Provided data
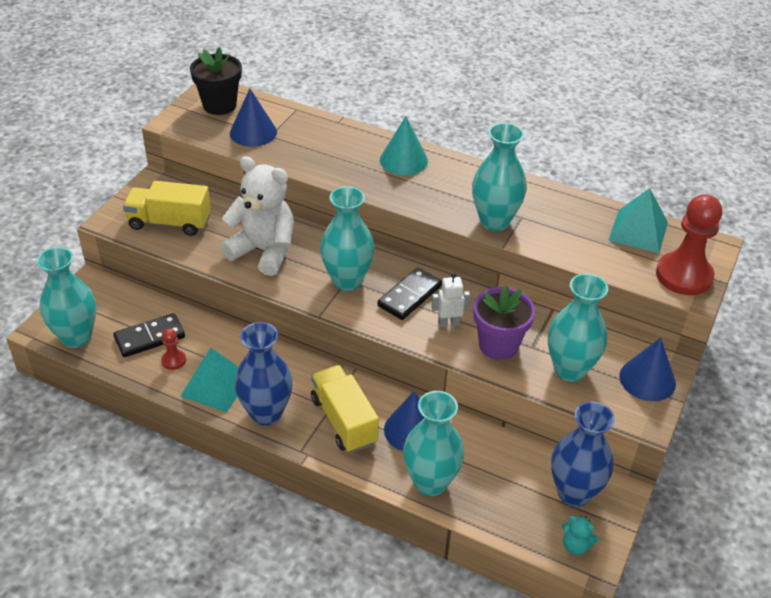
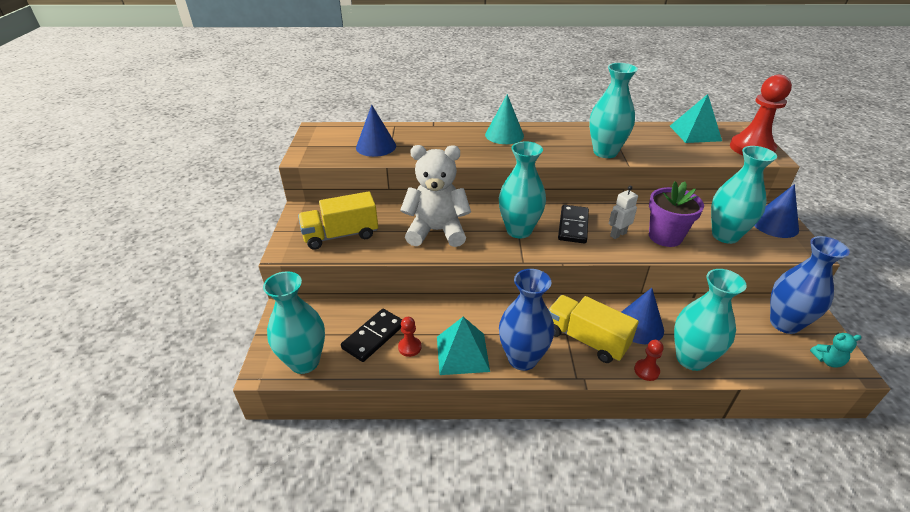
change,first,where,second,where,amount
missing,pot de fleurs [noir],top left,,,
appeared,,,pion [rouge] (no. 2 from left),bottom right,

Activity
Each of the lines from the one that contains "missing,pot de fleurs" through the last line of the data needs to be repeated exactly, with no others.

The completed task
missing,pot de fleurs [noir],top left,,,
appeared,,,pion [rouge] (no. 2 from left),bottom right,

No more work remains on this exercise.